● Directions for this task
Give the number of lines in the data below where the word "yellow" appears, and nothing besides.
+++ Data records +++
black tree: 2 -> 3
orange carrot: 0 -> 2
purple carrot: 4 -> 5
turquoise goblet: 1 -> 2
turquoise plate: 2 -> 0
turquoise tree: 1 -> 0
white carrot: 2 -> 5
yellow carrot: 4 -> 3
+++
+++ Data records +++
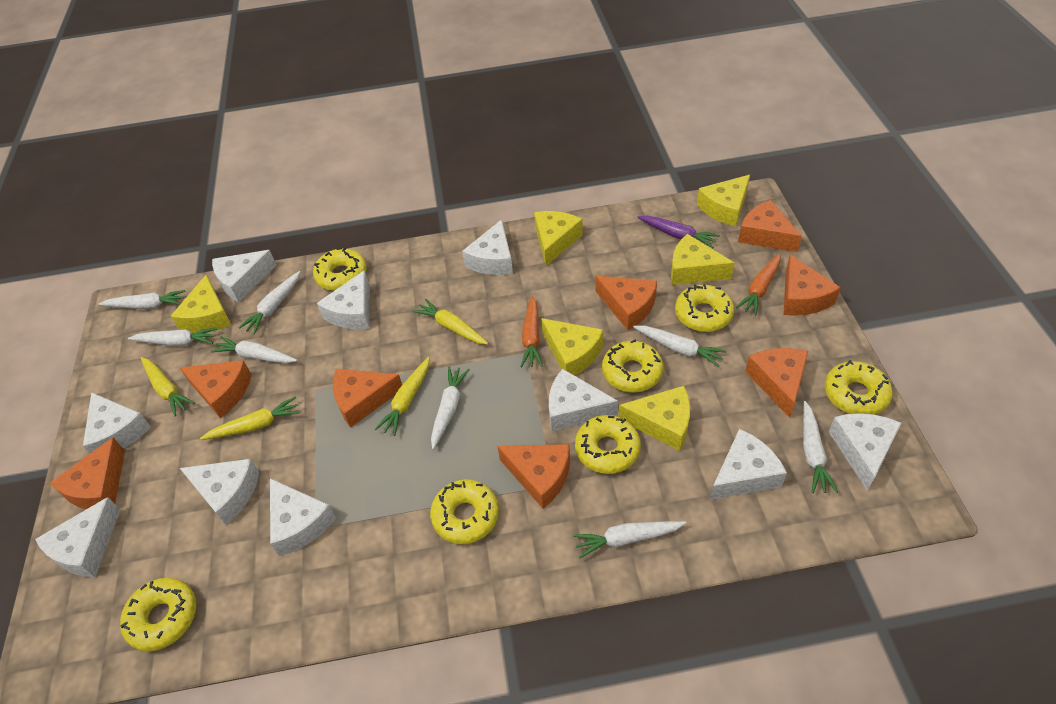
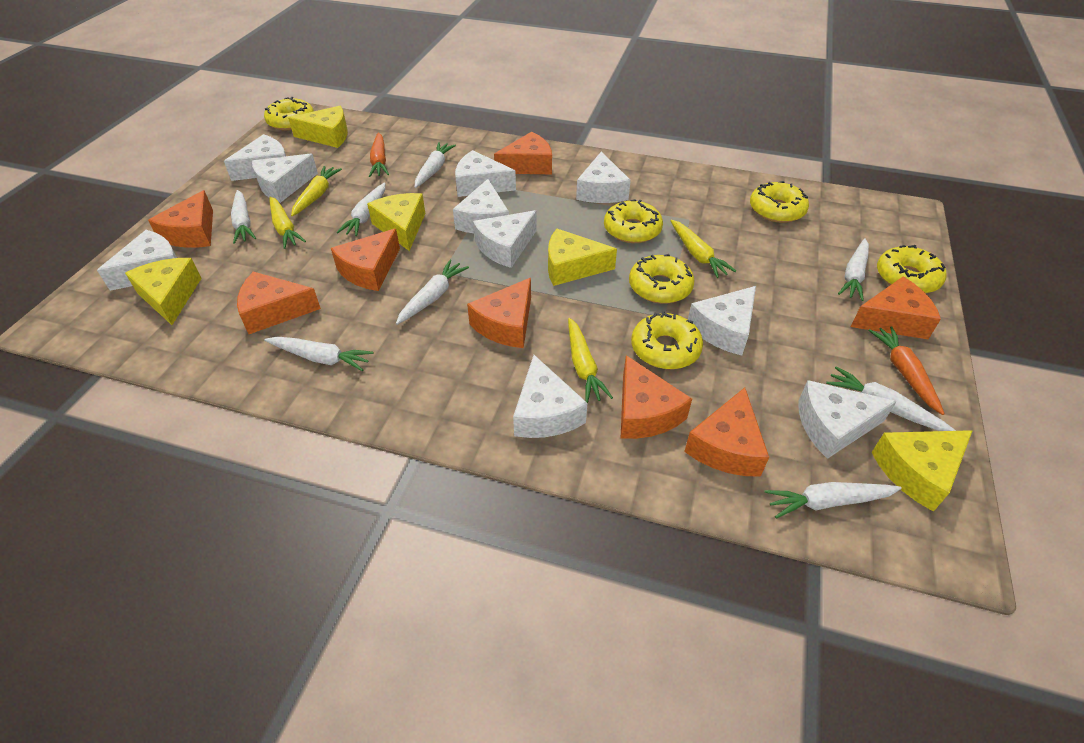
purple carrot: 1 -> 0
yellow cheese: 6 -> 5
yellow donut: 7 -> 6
+++
● Written solution
3